Work to be completed =
Instruction for the data below: set down exactly the lines from the line with "camera: 140 degrees right, 5 degrees up" to the line with "(711, 350) = (360, 442): yellow", inclusive, and no others.

+++ Extracted records +++

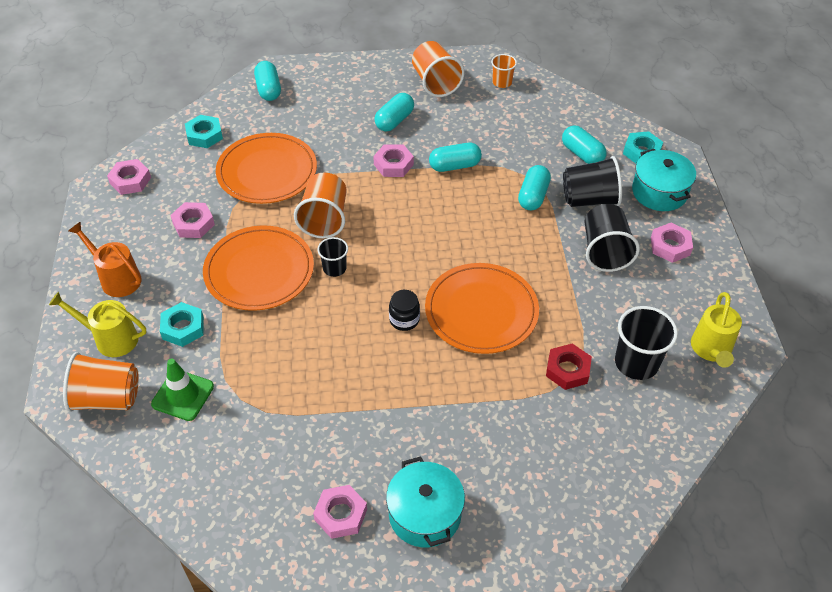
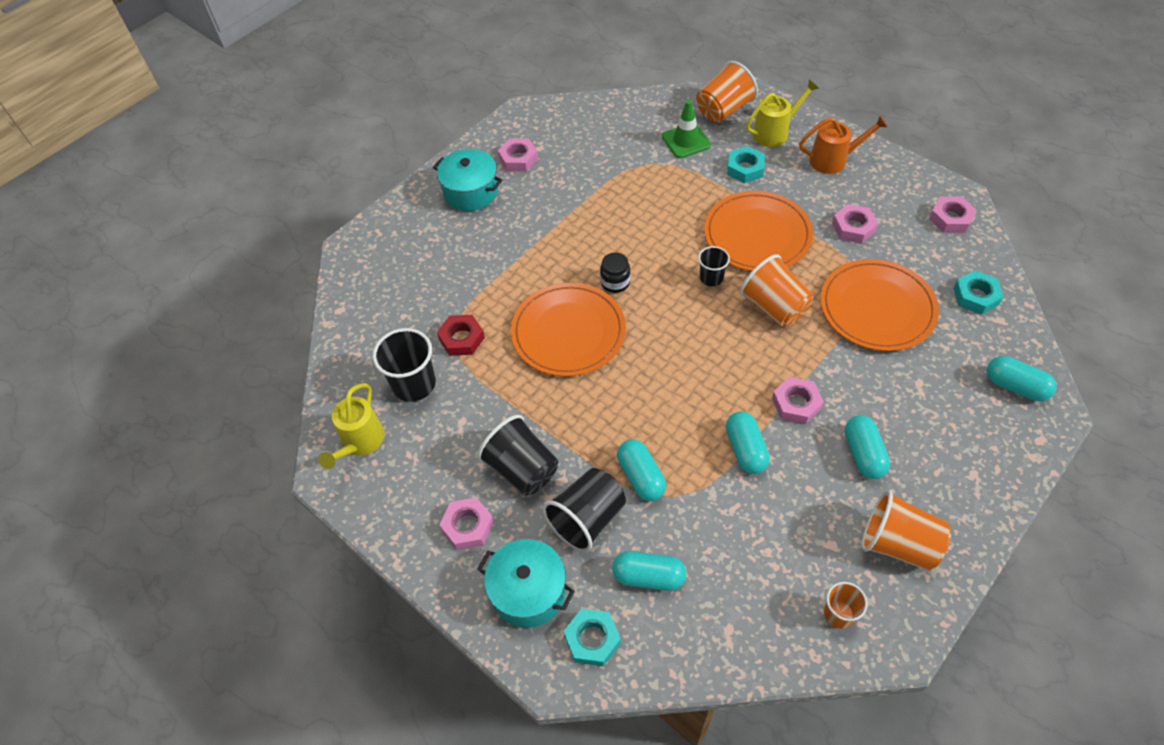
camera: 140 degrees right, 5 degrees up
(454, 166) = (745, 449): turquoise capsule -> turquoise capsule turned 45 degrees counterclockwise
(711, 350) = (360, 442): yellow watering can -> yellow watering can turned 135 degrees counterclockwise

+++
+++ Extracted records +++

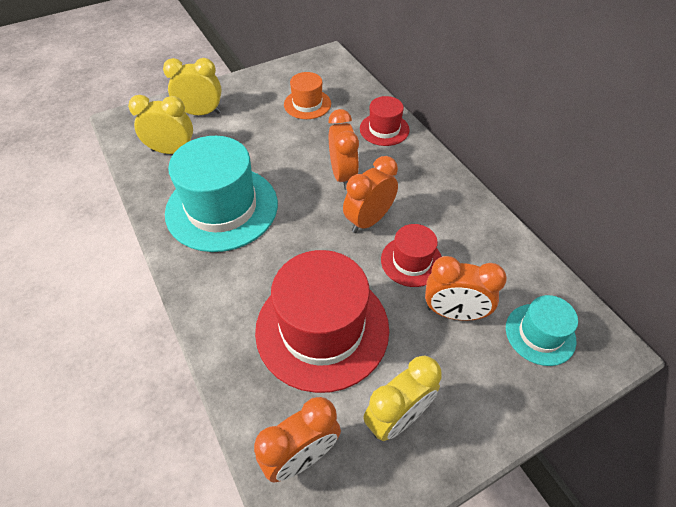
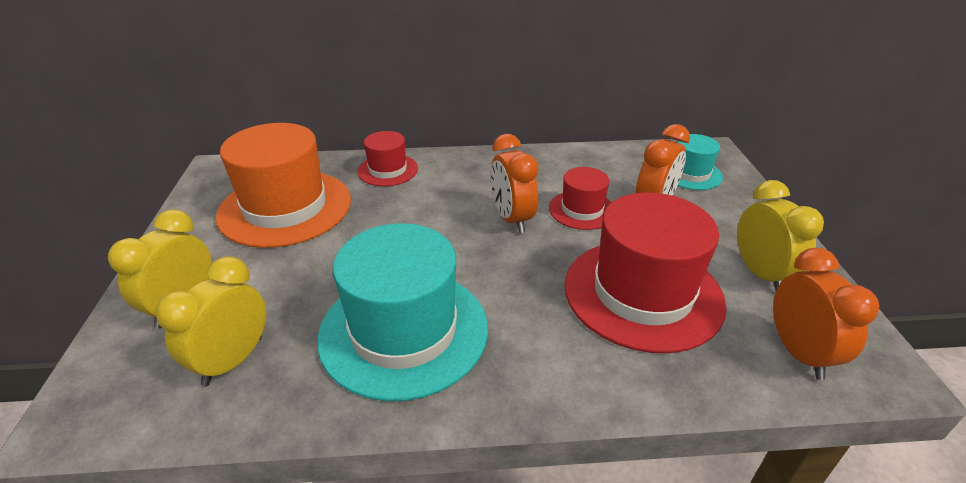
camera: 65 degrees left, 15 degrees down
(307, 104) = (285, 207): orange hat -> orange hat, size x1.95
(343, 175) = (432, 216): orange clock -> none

+++
+++ Extracted records +++

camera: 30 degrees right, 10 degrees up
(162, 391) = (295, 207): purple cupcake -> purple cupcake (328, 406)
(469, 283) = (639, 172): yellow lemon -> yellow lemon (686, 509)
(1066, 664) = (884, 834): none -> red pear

+++

Solution below =
camera: 140 degrees right, 5 degrees up
(454, 166) = (745, 449): turquoise capsule -> turquoise capsule turned 45 degrees counterclockwise
(711, 350) = (360, 442): yellow watering can -> yellow watering can turned 135 degrees counterclockwise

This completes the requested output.